• **EXERCISE INSTRUCTIONS**:
Report each line of the records where "left" occurs.
EXCERPTED RECORDS: Begin
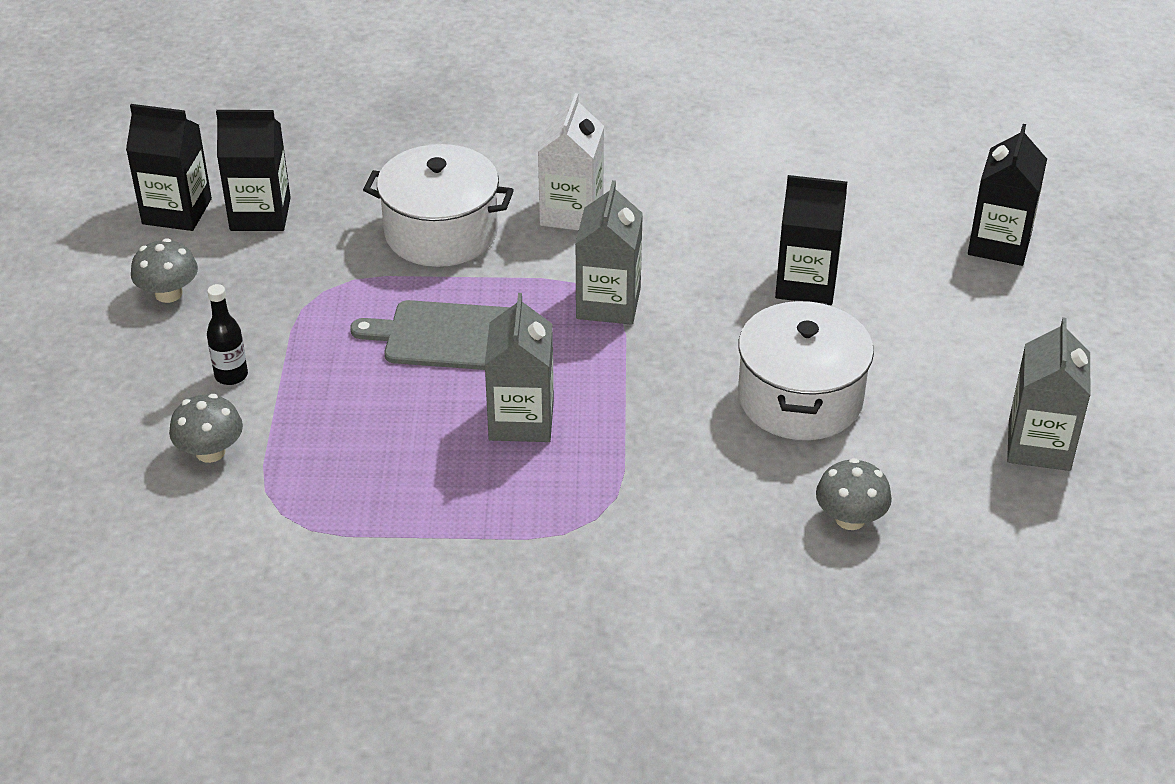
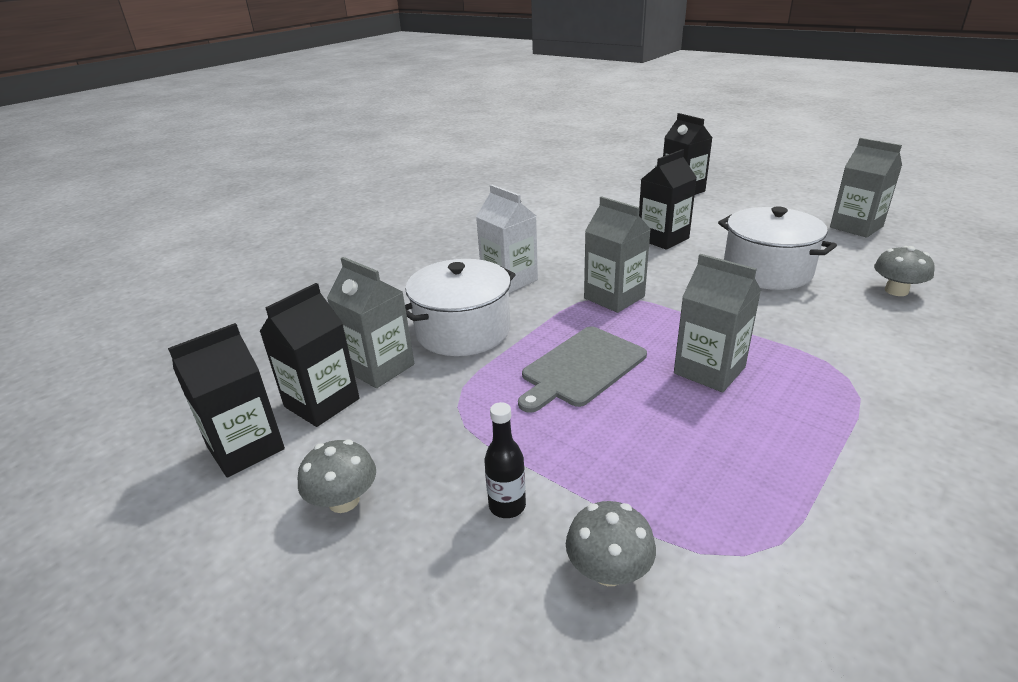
camera: 50 degrees left, 10 degrees down
(335, 216) = (379, 367): none -> grey carton

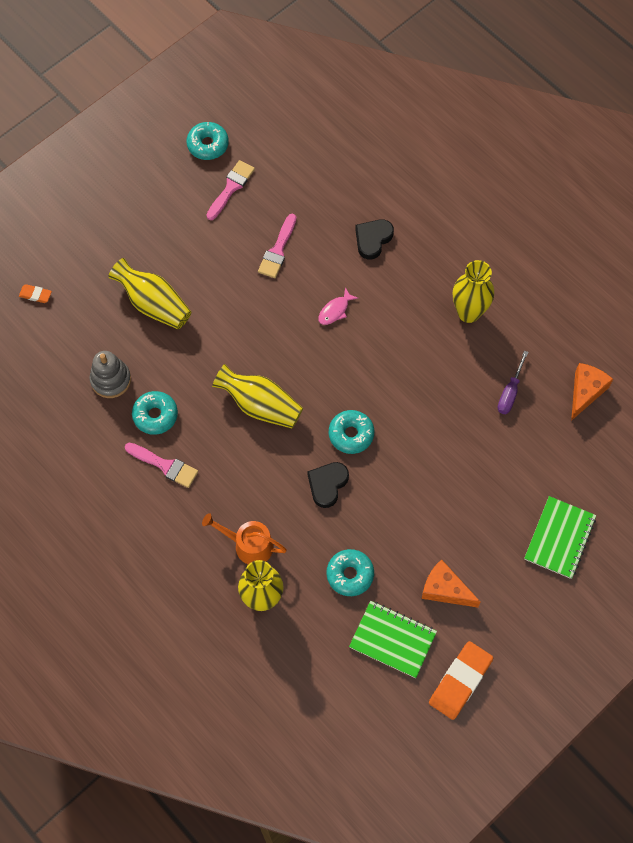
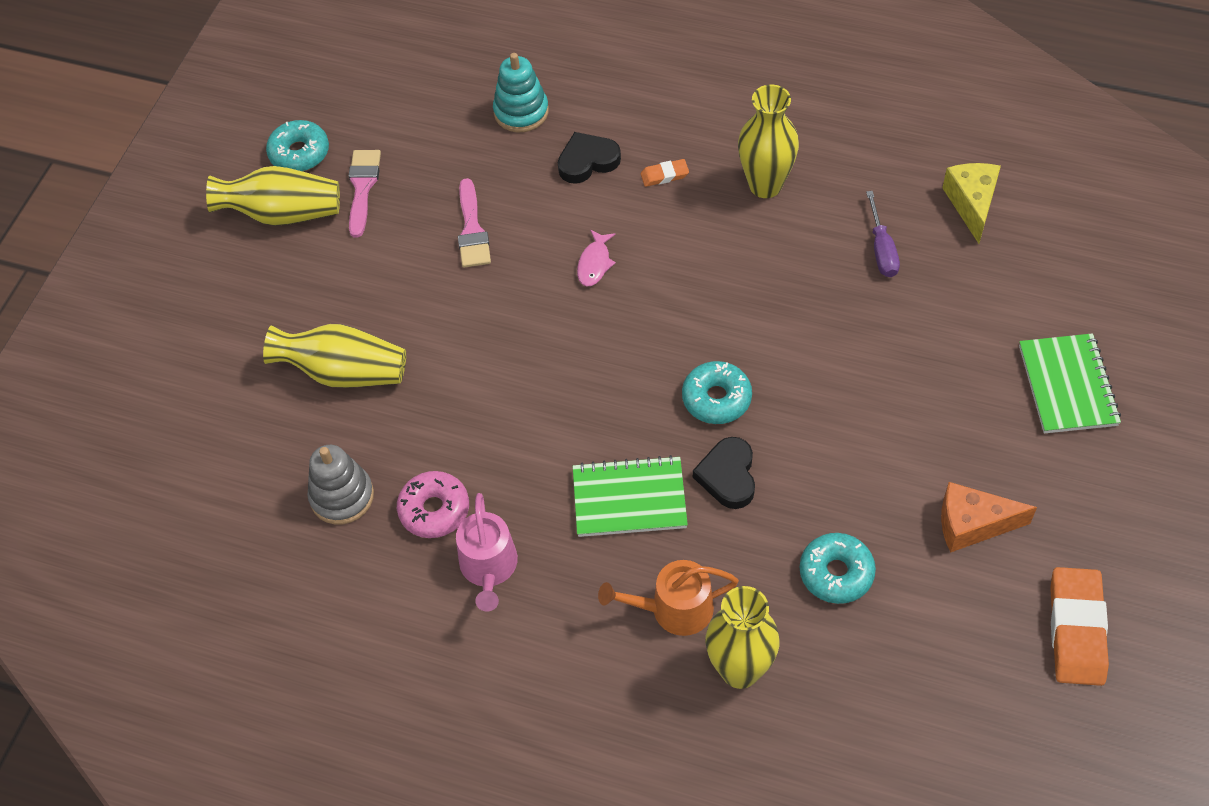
camera: 25 degrees left, 10 degrees down
(35, 295) = (166, 442): orange eraser -> orange eraser (664, 175)
(155, 415) = (434, 510): turquoise donut -> pink donut
(165, 465) = (489, 567): pink brush -> pink watering can
(260, 405) = (572, 424): yellow vase -> yellow vase (283, 214)
(354, 184) = (521, 112): none -> turquoise stacking toy
(373, 239) = (587, 161): black heart -> black heart turned 60 degrees clockwise
(392, 639) = (951, 625): green notebook -> green notebook (629, 498)
(585, 392) = (971, 204): orange cheese -> yellow cheese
EXCERPTED RECORDS: End
• **RESULT OF THIS EXERCISE**:
camera: 50 degrees left, 10 degrees down
camera: 25 degrees left, 10 degrees down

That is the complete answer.